* **TASK DIRECTIONS**: Each line below from the one containing "turned: blue nonopikax" through the one containing "resized: red mimuka" should be output exactly as it stands, and no other line should appear.

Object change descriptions

-- Opening Marker --

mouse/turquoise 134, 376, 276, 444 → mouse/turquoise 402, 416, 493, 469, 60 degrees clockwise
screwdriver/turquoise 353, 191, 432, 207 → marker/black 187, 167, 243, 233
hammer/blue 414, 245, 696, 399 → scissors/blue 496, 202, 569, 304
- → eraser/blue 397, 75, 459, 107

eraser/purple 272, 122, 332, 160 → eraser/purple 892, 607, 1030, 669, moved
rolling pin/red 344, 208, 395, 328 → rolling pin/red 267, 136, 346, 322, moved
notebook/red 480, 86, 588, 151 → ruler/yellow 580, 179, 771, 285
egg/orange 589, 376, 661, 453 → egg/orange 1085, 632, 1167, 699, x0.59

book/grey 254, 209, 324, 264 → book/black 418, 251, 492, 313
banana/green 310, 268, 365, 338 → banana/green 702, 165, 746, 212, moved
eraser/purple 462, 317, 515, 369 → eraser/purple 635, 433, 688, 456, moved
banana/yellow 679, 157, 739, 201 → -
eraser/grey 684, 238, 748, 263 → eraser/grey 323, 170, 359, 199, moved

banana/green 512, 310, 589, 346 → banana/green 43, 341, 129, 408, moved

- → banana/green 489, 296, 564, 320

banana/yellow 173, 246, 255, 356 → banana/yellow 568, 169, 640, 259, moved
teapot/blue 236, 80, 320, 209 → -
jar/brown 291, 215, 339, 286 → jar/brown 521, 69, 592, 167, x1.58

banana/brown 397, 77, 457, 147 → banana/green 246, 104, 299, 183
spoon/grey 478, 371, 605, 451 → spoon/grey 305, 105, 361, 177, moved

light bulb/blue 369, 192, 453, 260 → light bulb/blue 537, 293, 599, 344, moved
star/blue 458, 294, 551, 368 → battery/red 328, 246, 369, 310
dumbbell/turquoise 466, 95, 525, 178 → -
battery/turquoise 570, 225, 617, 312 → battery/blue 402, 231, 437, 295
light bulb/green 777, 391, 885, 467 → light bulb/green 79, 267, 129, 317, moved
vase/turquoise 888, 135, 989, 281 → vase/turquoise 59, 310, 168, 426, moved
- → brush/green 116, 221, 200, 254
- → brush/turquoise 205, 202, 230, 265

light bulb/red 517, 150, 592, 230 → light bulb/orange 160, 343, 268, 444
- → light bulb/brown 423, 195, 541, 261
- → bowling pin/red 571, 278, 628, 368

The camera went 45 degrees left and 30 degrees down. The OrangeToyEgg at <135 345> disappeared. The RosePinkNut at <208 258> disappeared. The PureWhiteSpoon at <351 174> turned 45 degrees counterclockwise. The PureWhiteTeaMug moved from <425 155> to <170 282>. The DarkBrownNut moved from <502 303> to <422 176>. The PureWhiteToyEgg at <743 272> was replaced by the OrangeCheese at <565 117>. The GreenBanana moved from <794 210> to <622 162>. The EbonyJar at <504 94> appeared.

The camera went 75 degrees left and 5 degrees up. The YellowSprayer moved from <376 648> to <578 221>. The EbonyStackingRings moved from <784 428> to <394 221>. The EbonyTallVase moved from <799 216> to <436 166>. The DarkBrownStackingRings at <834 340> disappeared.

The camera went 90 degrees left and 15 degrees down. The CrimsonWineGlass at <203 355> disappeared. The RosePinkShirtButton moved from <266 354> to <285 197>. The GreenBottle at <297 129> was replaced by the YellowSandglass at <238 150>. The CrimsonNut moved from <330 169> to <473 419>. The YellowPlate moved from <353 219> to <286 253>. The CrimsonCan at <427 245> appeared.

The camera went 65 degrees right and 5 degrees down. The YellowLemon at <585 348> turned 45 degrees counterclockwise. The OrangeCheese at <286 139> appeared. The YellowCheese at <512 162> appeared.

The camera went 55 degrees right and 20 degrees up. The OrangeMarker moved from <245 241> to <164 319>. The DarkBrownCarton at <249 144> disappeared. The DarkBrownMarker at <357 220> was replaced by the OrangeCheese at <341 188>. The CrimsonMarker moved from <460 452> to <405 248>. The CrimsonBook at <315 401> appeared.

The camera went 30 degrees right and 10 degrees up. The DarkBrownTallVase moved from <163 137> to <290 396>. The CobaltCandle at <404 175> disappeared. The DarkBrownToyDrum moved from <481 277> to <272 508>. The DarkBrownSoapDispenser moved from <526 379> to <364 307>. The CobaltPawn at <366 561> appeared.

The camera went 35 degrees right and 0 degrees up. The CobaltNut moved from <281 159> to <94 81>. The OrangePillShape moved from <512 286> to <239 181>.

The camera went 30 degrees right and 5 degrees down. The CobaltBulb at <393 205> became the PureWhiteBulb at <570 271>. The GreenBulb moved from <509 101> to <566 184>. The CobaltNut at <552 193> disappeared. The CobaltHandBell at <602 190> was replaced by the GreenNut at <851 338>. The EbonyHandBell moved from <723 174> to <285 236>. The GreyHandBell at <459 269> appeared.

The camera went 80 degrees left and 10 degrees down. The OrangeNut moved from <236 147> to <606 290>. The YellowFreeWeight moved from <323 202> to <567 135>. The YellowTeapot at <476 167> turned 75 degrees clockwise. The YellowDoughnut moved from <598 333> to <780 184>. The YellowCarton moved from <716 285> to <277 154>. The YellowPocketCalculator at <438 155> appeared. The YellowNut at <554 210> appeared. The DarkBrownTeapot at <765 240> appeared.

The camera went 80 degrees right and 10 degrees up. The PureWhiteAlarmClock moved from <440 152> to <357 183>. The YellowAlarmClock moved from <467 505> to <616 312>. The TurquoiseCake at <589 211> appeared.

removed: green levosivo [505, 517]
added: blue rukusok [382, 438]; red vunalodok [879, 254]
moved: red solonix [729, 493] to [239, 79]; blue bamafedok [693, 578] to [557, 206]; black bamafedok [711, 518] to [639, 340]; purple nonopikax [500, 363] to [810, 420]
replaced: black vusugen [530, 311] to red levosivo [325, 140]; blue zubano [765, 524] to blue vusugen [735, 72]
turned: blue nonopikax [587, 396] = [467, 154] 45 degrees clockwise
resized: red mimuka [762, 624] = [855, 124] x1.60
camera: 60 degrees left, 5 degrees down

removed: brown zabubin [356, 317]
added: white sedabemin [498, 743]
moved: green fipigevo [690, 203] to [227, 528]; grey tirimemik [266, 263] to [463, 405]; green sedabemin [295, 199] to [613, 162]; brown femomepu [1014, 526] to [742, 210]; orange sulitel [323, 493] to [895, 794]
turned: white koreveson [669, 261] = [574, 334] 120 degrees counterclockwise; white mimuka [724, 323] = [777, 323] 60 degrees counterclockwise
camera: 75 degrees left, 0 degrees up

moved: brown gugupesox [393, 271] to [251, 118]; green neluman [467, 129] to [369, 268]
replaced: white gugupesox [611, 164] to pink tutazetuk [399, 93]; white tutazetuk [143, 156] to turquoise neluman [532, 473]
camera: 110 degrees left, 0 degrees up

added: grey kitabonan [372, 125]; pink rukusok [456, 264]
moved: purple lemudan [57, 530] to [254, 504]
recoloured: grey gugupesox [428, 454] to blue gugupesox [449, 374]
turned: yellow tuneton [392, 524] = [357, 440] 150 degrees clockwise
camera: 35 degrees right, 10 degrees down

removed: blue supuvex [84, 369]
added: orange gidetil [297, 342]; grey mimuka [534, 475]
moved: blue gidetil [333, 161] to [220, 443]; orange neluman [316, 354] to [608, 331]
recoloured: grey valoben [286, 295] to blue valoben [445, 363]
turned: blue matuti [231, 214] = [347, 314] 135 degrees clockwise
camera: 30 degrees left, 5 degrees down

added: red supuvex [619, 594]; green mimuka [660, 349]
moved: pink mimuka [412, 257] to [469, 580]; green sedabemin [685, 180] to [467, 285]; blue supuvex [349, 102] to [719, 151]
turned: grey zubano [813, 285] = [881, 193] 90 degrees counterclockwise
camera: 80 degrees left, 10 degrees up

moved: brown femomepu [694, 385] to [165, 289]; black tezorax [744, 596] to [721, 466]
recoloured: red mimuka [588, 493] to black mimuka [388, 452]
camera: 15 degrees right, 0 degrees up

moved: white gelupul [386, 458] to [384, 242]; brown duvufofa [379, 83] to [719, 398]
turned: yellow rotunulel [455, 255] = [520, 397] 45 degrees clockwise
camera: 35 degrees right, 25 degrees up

-- Closing Marker --

* **RESPONSE FOR THIS EXERCISE**:
turned: blue nonopikax [587, 396] = [467, 154] 45 degrees clockwise
resized: red mimuka [762, 624] = [855, 124] x1.60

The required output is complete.